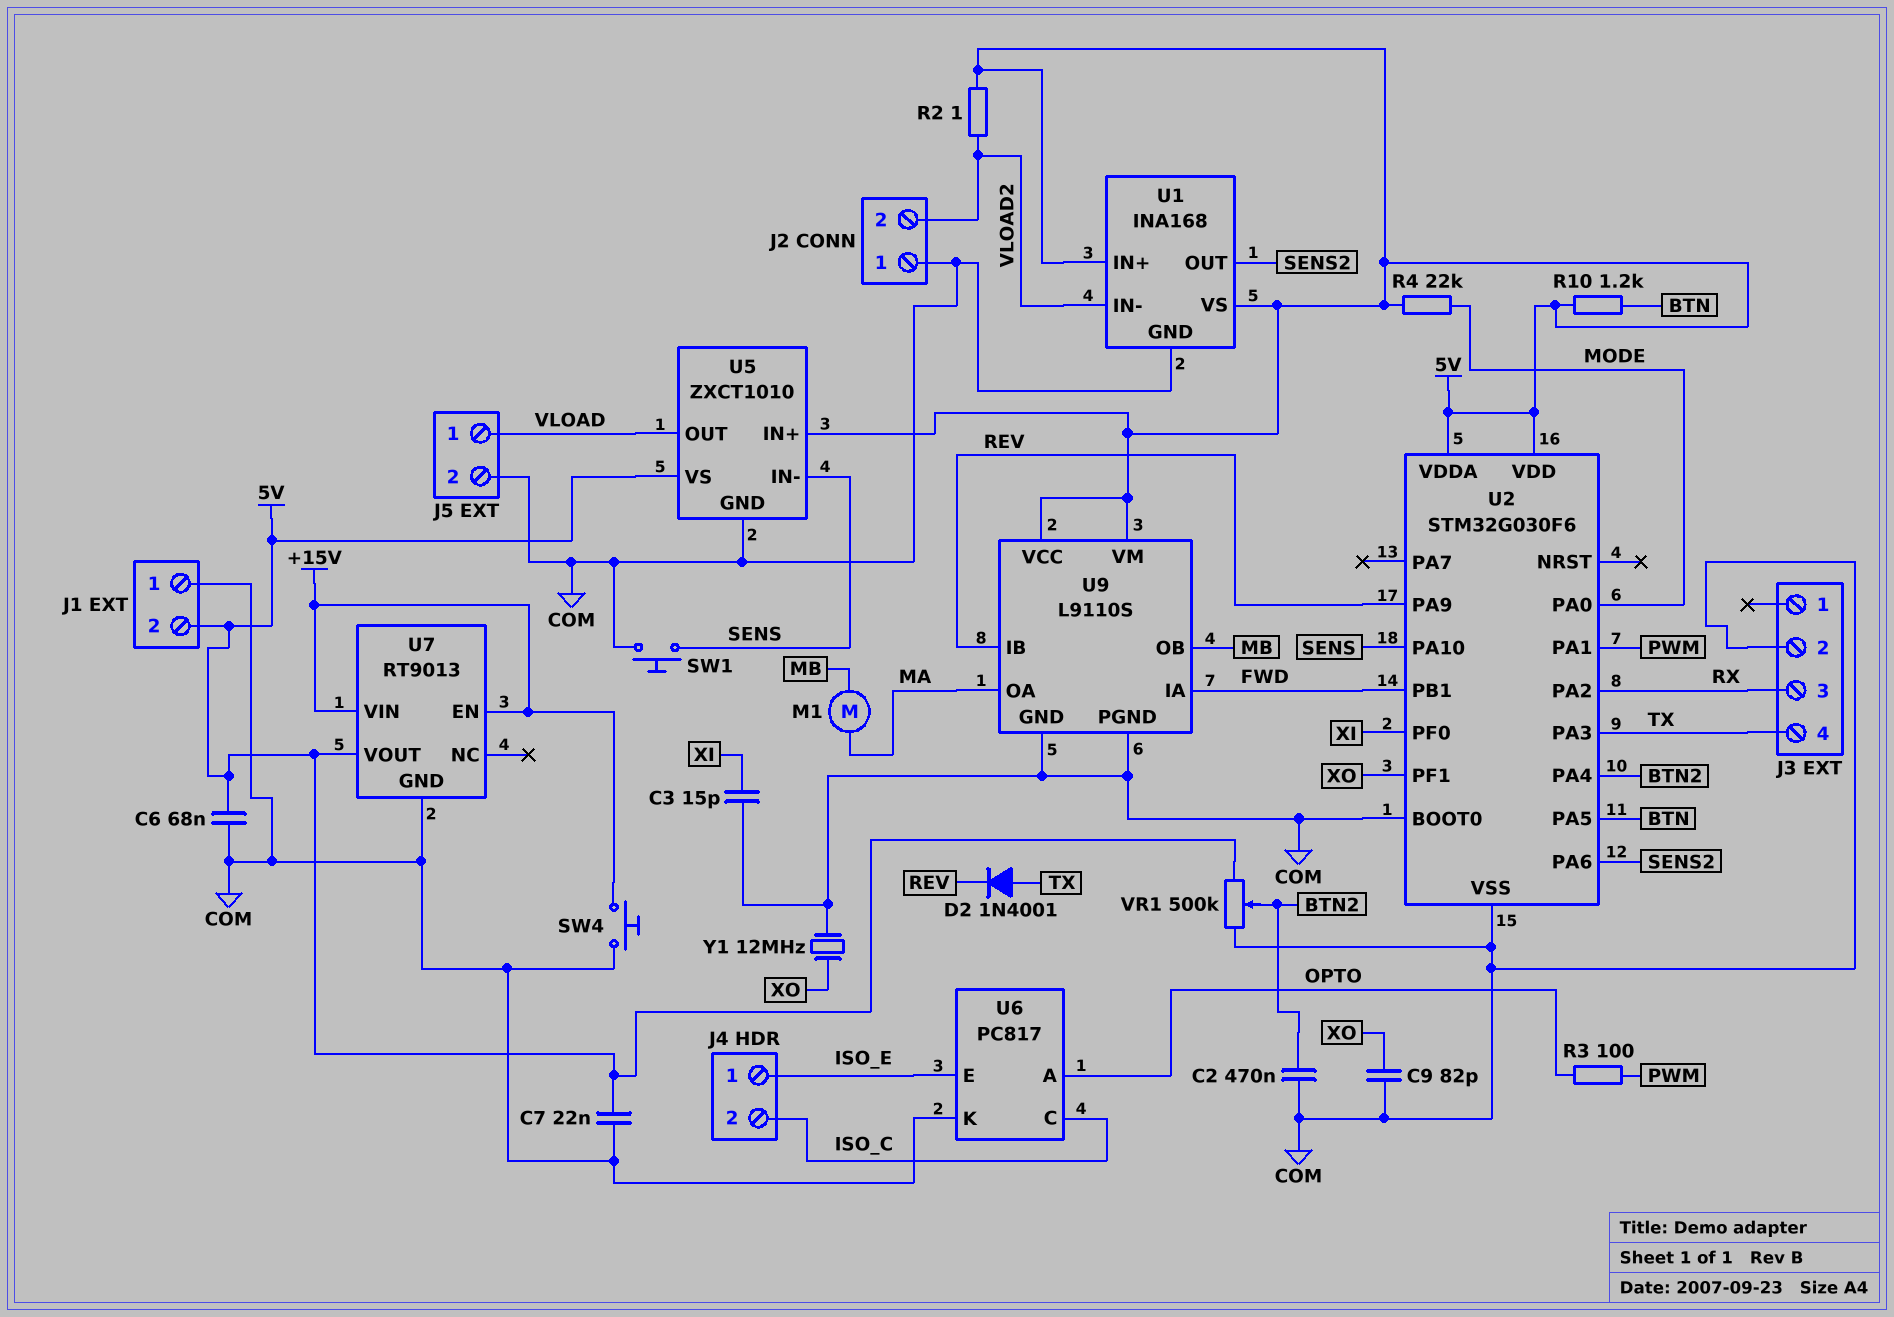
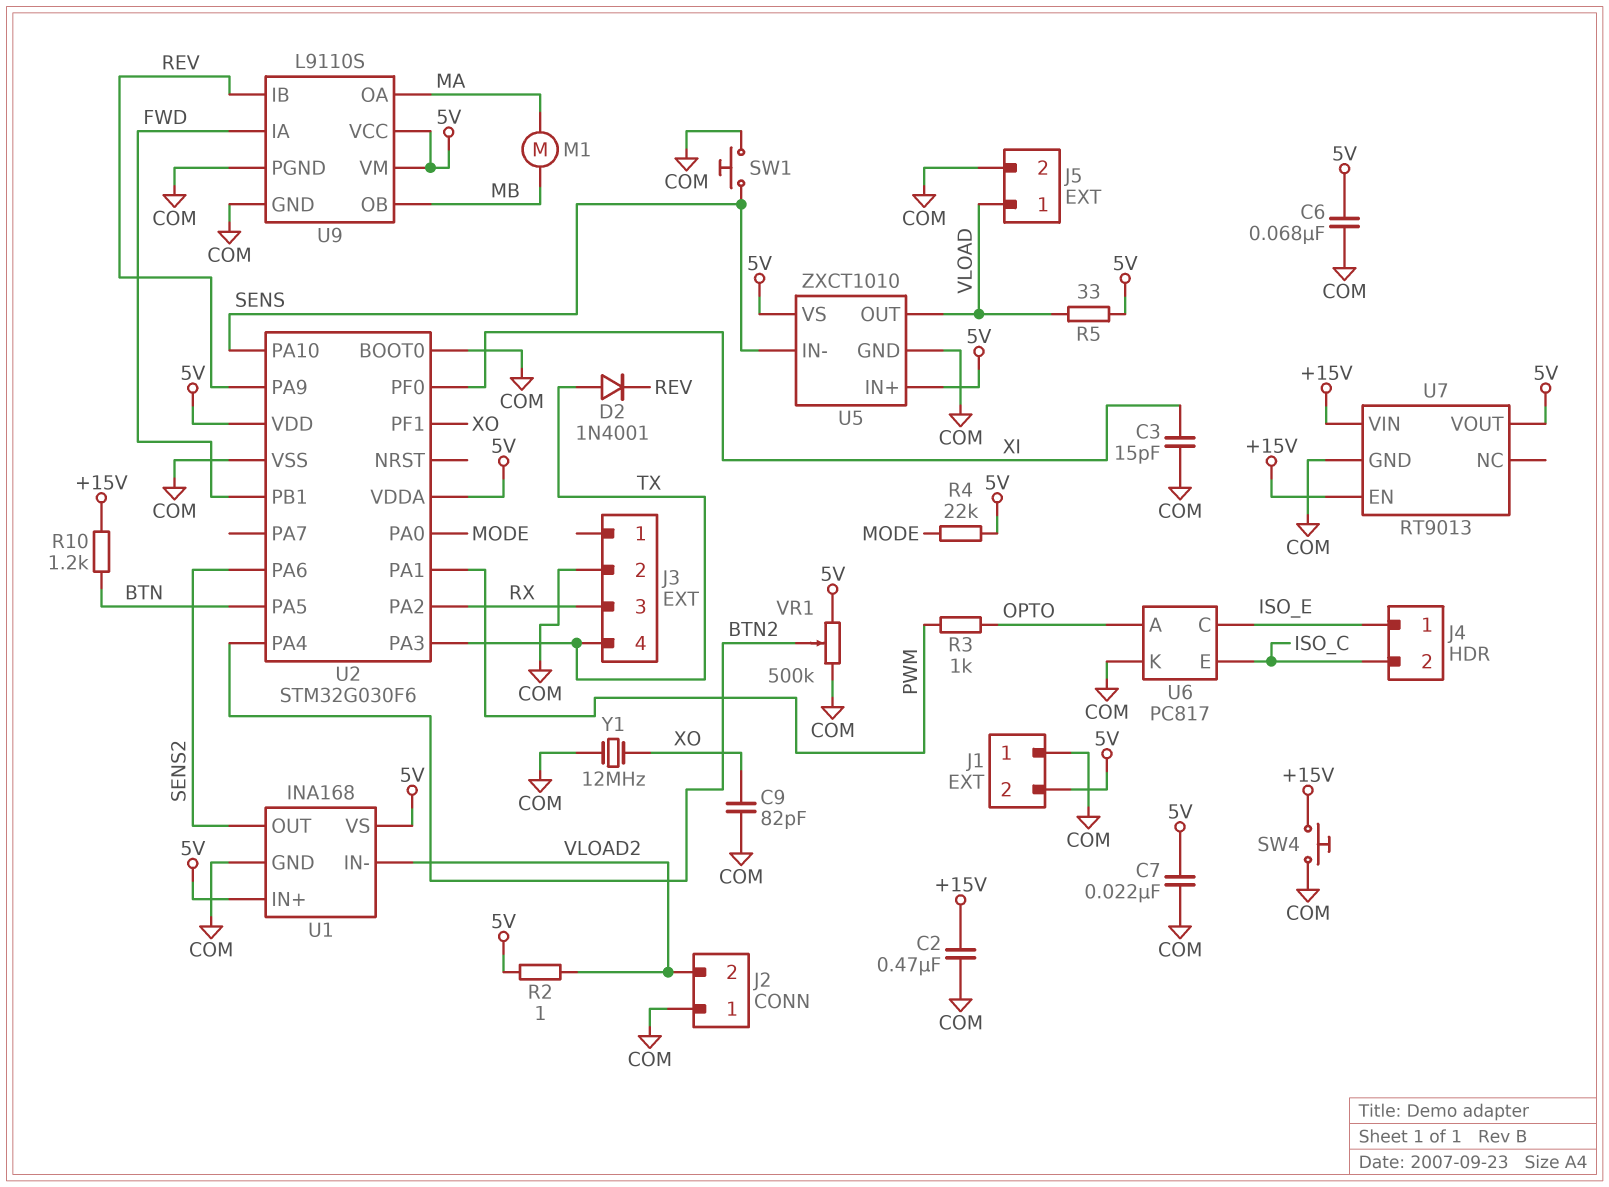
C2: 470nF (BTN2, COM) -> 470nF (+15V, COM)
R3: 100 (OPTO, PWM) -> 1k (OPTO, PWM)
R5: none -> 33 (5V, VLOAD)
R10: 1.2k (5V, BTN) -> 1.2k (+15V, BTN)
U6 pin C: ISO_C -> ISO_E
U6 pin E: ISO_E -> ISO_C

________________________________________

Activity
Every line from the one holding "R10: 1.2k (5V, BTN) -> 1.2k (+15V, BTN)" through the final line of the listing must be echoed exactly; leave out all other lines.

Answer section
R10: 1.2k (5V, BTN) -> 1.2k (+15V, BTN)
U6 pin C: ISO_C -> ISO_E
U6 pin E: ISO_E -> ISO_C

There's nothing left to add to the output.